[Scene comparison data]
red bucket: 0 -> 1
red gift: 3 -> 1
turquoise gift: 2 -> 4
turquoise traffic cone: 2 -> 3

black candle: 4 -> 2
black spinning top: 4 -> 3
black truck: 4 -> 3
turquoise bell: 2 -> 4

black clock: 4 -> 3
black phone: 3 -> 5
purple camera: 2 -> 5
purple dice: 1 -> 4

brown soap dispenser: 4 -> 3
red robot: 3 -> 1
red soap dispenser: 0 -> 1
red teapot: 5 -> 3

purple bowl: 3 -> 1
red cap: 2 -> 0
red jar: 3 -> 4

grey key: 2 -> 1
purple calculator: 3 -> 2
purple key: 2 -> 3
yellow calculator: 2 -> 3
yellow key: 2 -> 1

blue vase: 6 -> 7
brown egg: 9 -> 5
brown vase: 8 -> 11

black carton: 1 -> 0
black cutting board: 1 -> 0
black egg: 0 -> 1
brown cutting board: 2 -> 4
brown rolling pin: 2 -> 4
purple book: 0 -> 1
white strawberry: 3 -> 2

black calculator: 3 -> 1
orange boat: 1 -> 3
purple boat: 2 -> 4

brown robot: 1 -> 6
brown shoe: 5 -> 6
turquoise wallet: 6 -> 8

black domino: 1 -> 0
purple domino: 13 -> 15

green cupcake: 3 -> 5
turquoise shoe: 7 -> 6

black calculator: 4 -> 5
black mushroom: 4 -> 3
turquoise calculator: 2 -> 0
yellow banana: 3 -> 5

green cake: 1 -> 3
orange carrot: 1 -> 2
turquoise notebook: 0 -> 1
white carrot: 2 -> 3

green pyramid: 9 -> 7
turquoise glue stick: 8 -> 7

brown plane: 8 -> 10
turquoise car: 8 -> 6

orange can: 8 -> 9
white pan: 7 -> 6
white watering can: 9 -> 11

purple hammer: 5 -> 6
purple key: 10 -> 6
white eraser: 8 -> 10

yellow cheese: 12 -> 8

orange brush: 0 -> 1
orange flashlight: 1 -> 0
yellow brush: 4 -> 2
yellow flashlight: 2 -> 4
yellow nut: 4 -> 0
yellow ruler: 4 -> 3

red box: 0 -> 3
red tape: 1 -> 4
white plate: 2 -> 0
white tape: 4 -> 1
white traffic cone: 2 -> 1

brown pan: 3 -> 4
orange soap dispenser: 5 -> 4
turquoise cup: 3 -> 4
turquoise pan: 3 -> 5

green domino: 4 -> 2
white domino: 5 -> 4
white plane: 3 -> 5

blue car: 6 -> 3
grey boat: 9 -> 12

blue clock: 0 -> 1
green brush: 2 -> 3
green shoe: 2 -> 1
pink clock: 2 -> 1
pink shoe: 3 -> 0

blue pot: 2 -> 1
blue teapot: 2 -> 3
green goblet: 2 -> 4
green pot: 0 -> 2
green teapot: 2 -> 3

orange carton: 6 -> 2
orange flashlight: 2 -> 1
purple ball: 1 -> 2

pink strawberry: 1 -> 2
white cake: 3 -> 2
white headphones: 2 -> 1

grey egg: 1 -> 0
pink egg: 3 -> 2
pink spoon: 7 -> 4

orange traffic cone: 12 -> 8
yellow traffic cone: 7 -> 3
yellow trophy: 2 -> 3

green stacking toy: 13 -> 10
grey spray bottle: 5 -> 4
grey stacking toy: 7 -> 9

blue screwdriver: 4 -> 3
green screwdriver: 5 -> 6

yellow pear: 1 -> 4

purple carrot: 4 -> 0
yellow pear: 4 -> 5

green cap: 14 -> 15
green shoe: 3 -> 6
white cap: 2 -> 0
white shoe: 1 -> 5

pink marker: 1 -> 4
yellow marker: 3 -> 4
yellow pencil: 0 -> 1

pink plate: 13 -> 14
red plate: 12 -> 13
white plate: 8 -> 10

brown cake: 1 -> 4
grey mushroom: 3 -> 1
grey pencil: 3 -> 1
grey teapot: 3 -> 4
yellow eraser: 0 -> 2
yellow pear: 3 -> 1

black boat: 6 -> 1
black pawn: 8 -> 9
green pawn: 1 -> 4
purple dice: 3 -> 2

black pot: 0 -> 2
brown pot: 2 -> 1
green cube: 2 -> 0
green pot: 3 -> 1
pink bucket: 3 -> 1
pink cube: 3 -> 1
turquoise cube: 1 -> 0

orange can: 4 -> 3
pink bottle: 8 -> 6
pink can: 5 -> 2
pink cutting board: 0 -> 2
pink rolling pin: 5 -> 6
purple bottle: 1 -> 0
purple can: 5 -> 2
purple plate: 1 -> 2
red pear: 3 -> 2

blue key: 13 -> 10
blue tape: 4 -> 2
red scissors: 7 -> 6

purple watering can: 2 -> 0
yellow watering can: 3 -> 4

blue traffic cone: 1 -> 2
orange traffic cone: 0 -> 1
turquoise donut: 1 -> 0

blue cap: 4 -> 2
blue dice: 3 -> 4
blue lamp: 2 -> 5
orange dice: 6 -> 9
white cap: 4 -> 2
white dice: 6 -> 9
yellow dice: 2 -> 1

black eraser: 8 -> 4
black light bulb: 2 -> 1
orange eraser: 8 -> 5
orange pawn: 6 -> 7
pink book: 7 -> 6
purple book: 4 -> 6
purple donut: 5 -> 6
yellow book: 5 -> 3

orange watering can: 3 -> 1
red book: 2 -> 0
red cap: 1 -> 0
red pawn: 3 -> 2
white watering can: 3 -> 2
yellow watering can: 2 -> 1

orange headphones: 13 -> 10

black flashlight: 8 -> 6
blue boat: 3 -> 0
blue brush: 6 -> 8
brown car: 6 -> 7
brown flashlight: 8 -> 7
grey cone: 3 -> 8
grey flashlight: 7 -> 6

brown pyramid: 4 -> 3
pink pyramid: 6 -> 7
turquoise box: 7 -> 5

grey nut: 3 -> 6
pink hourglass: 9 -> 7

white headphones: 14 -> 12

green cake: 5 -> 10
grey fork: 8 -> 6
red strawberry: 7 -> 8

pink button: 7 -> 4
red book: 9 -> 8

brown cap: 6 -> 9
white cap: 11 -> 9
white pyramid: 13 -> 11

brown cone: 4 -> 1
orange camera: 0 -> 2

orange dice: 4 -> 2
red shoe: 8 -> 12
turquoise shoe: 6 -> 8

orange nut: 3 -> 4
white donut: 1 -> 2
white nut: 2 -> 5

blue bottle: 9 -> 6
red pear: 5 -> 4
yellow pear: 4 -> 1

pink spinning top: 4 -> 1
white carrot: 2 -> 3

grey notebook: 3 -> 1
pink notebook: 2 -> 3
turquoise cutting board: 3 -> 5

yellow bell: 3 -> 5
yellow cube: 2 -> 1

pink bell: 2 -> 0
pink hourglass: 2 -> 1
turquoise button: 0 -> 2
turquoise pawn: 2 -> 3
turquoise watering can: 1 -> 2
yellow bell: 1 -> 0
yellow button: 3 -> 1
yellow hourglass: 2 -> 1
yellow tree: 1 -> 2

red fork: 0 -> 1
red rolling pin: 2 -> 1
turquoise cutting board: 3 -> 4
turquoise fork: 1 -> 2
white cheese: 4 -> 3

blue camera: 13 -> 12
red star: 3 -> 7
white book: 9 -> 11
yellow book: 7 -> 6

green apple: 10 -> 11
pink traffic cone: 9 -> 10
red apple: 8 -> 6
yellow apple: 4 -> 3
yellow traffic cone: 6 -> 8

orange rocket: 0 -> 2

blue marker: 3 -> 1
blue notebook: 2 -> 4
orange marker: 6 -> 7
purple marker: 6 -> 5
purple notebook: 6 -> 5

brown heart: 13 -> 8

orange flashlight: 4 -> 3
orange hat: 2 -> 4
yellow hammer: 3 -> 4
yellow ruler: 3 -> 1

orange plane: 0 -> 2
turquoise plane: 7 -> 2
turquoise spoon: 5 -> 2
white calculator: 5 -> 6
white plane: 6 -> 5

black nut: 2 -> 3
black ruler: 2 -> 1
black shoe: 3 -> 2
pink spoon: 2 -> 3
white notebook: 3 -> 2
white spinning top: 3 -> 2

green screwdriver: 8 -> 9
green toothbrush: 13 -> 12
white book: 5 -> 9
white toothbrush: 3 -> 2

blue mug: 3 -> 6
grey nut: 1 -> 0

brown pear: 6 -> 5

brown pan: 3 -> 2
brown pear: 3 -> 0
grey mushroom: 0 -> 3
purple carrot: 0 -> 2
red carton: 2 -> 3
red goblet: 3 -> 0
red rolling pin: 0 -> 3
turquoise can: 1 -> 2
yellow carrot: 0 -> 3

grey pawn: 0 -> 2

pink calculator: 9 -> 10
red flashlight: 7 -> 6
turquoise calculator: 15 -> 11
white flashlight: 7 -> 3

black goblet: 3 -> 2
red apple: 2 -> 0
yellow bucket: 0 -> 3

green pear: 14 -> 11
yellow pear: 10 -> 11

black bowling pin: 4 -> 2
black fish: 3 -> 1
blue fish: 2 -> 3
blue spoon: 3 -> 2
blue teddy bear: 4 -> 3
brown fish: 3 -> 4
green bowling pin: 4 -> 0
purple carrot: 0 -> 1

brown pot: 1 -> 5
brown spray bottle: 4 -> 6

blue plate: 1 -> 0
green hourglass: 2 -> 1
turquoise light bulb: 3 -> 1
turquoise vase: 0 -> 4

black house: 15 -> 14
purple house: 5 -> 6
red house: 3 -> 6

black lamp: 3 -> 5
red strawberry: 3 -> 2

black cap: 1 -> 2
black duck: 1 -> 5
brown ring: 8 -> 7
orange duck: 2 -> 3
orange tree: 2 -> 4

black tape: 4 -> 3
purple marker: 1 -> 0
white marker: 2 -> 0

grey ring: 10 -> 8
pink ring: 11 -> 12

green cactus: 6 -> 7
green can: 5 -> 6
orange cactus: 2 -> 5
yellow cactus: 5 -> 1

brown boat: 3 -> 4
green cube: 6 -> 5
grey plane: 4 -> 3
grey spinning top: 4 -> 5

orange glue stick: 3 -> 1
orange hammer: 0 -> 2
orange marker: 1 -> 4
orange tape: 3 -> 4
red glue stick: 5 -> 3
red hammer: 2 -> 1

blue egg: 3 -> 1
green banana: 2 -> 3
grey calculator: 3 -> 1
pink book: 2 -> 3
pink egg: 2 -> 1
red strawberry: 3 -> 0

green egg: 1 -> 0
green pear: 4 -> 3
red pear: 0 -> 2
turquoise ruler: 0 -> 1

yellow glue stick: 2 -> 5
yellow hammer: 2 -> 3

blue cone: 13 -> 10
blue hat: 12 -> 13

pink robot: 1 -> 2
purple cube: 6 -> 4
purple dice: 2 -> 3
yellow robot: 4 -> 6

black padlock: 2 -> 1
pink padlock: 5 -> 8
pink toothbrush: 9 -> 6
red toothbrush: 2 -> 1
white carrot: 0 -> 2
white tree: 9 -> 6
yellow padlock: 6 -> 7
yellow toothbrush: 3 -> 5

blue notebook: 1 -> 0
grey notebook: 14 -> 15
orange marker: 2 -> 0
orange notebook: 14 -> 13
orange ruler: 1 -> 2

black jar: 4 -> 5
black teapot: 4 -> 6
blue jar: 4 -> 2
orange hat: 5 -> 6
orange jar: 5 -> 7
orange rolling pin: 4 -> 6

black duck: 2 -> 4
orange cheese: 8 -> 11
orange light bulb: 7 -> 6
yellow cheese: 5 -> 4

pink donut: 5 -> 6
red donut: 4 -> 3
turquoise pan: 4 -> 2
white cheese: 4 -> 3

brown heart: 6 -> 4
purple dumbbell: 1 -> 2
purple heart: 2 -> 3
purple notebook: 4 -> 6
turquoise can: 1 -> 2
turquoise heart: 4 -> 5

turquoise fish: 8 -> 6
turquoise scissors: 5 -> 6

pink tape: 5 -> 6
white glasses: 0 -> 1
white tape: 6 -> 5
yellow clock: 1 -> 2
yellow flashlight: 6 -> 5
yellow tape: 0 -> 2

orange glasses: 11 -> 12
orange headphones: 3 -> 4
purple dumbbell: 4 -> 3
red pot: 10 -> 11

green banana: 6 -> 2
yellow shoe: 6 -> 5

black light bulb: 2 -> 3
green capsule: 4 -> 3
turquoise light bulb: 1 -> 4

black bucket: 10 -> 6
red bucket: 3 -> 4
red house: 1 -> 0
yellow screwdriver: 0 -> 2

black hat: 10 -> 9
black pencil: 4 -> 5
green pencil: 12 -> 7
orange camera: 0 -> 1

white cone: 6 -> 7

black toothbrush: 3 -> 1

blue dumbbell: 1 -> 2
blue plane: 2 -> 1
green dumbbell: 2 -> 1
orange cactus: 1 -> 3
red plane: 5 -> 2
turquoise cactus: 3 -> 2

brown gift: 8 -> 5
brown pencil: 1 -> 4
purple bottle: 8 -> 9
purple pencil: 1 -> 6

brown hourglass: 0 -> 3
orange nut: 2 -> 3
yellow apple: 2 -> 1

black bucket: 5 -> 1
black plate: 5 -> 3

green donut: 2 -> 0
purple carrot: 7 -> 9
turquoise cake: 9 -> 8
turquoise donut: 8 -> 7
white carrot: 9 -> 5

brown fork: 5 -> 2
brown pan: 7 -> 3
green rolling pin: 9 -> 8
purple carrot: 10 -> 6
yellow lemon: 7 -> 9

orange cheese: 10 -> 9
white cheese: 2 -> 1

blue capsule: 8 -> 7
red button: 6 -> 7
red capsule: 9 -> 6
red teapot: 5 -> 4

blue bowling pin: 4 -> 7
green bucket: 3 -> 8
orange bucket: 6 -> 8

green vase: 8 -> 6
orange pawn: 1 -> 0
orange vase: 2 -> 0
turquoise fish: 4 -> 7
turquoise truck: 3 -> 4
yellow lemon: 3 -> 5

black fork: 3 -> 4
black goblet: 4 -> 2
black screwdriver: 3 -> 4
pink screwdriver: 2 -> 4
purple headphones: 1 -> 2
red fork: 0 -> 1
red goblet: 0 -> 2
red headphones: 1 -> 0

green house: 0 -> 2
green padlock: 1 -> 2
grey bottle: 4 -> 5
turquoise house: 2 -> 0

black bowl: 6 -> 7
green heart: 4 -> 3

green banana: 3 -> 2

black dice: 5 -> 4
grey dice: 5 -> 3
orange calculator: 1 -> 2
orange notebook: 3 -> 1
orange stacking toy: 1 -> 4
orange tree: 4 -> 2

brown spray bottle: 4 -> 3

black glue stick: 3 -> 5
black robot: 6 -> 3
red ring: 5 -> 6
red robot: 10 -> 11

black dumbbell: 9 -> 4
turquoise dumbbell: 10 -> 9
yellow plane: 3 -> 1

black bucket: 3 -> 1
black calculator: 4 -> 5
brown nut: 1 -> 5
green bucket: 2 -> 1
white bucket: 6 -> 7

Required work – Take the records above and return, word for word, only the lines that fall from the line with "red soap dispenser: 0 -> 1" to the line with "yellow ruler: 4 -> 3", both of them included.

Written solution –
red soap dispenser: 0 -> 1
red teapot: 5 -> 3

purple bowl: 3 -> 1
red cap: 2 -> 0
red jar: 3 -> 4

grey key: 2 -> 1
purple calculator: 3 -> 2
purple key: 2 -> 3
yellow calculator: 2 -> 3
yellow key: 2 -> 1

blue vase: 6 -> 7
brown egg: 9 -> 5
brown vase: 8 -> 11

black carton: 1 -> 0
black cutting board: 1 -> 0
black egg: 0 -> 1
brown cutting board: 2 -> 4
brown rolling pin: 2 -> 4
purple book: 0 -> 1
white strawberry: 3 -> 2

black calculator: 3 -> 1
orange boat: 1 -> 3
purple boat: 2 -> 4

brown robot: 1 -> 6
brown shoe: 5 -> 6
turquoise wallet: 6 -> 8

black domino: 1 -> 0
purple domino: 13 -> 15

green cupcake: 3 -> 5
turquoise shoe: 7 -> 6

black calculator: 4 -> 5
black mushroom: 4 -> 3
turquoise calculator: 2 -> 0
yellow banana: 3 -> 5

green cake: 1 -> 3
orange carrot: 1 -> 2
turquoise notebook: 0 -> 1
white carrot: 2 -> 3

green pyramid: 9 -> 7
turquoise glue stick: 8 -> 7

brown plane: 8 -> 10
turquoise car: 8 -> 6

orange can: 8 -> 9
white pan: 7 -> 6
white watering can: 9 -> 11

purple hammer: 5 -> 6
purple key: 10 -> 6
white eraser: 8 -> 10

yellow cheese: 12 -> 8

orange brush: 0 -> 1
orange flashlight: 1 -> 0
yellow brush: 4 -> 2
yellow flashlight: 2 -> 4
yellow nut: 4 -> 0
yellow ruler: 4 -> 3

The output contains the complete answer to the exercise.